What to work on => The copy you give must match the listing below exactly and contain no pictures.

[Start of Attachment]

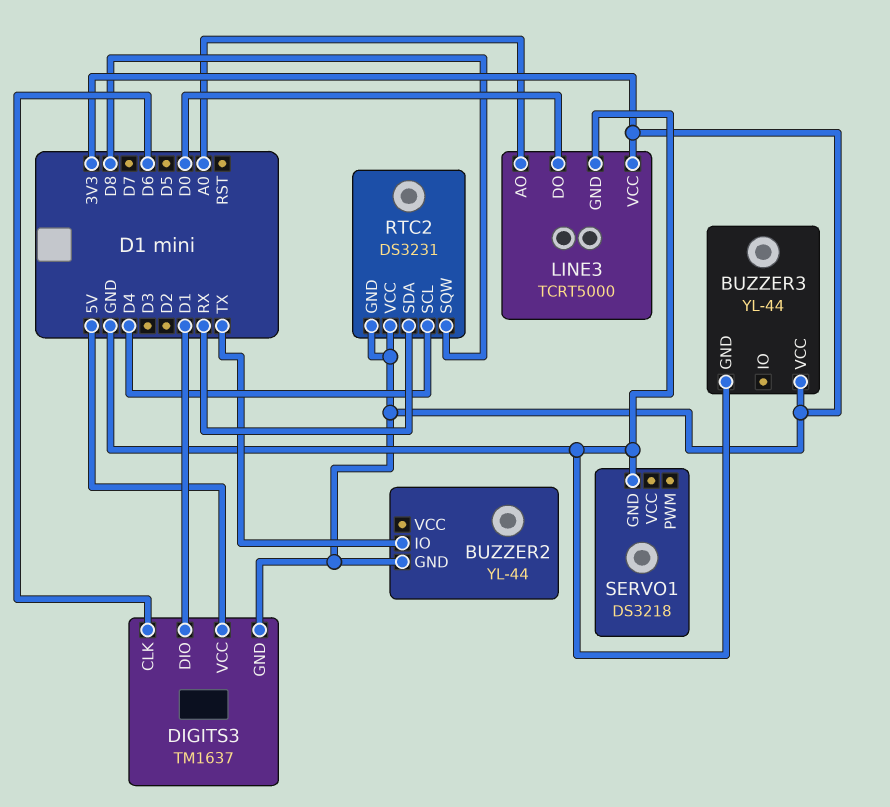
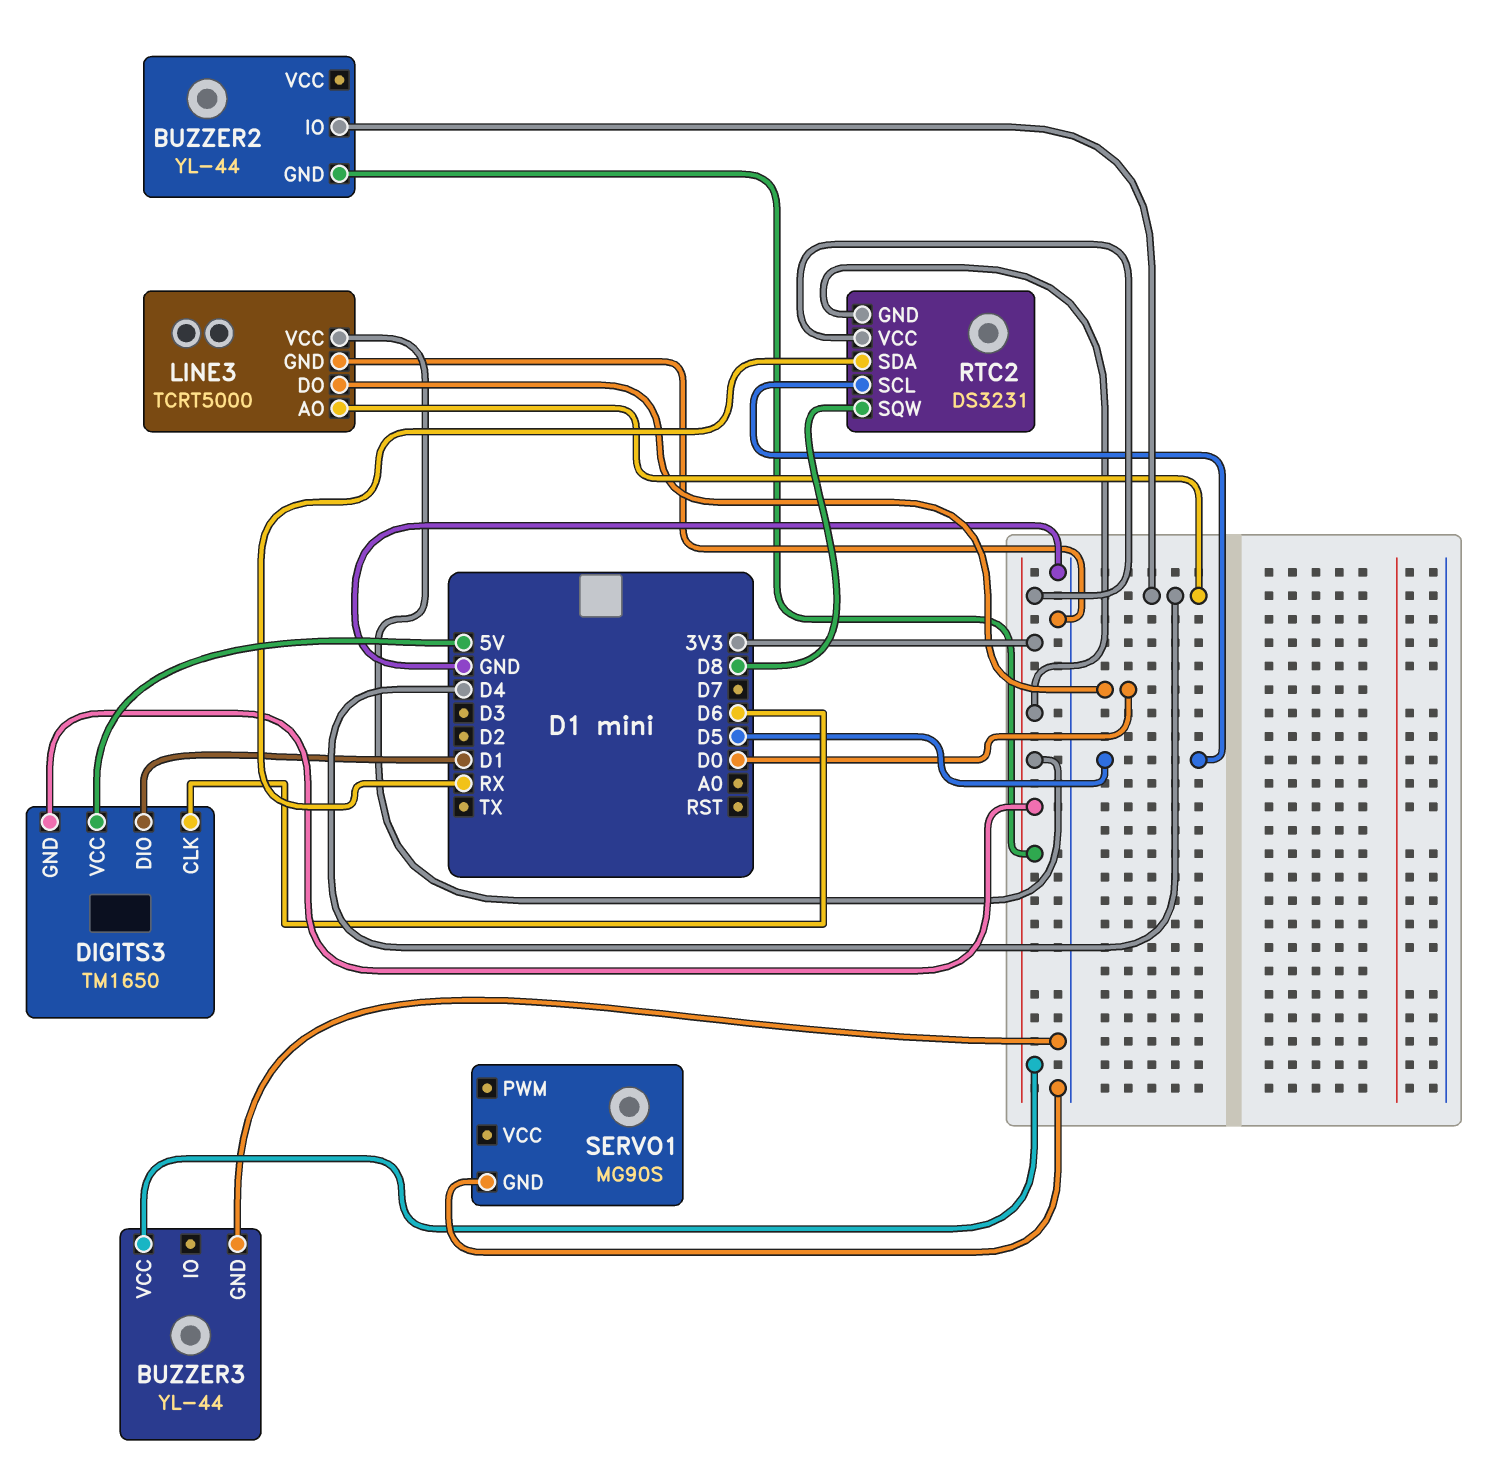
BUZZER2 pin IO: TX -> D4
DIGITS3: TM1637 -> TM1650
LINE3 pin AO: A0 -> D4
RTC2 pin SCL: D4 -> D5
SERVO1: DS3218 -> MG90S

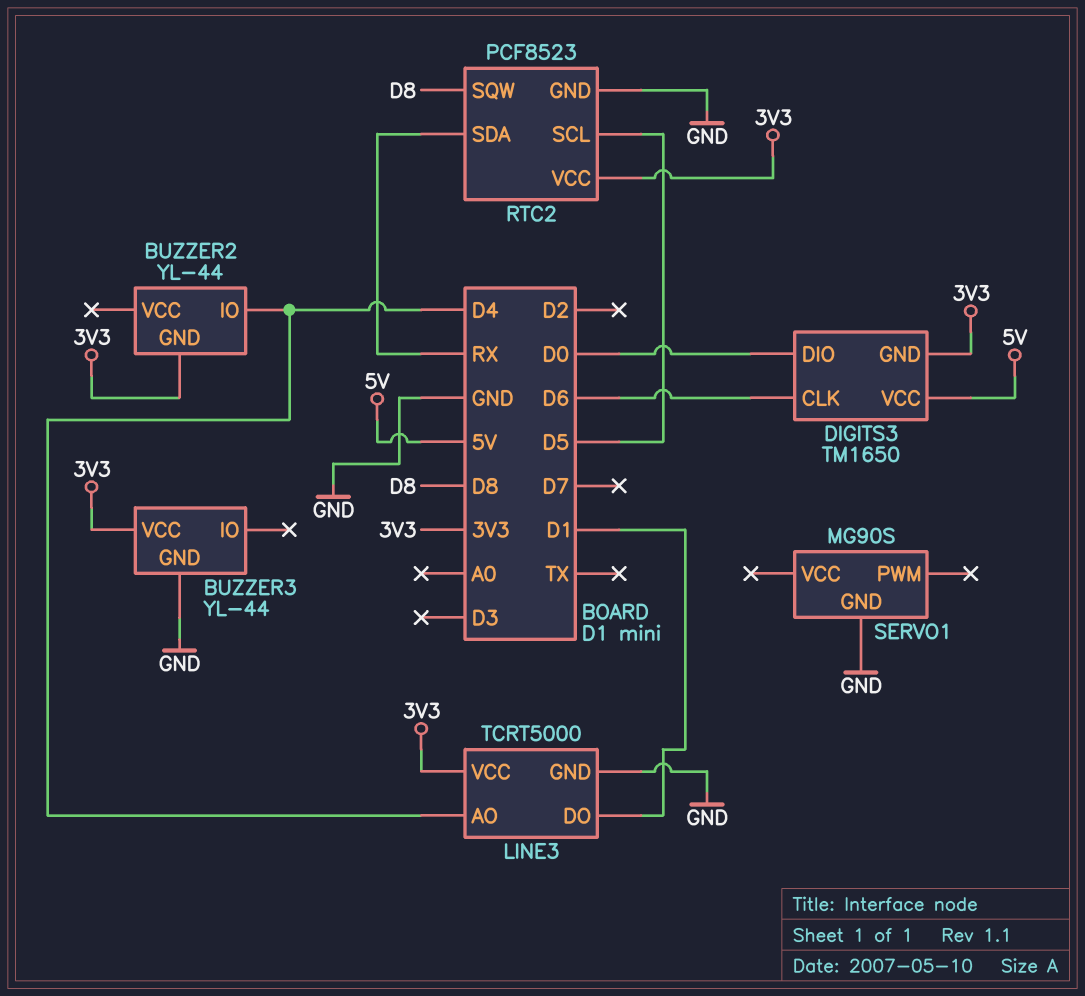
DIGITS3 pin DIO: D1 -> D0
LINE3 pin DO: D0 -> D1
RTC2: DS3231 -> PCF8523
RTC2 pin GND: 3V3 -> GND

[End of Attachment]

Solution below =>
BUZZER2 pin IO: TX -> D4
DIGITS3: TM1637 -> TM1650
LINE3 pin AO: A0 -> D4
RTC2 pin SCL: D4 -> D5
SERVO1: DS3218 -> MG90S

DIGITS3 pin DIO: D1 -> D0
LINE3 pin DO: D0 -> D1
RTC2: DS3231 -> PCF8523
RTC2 pin GND: 3V3 -> GND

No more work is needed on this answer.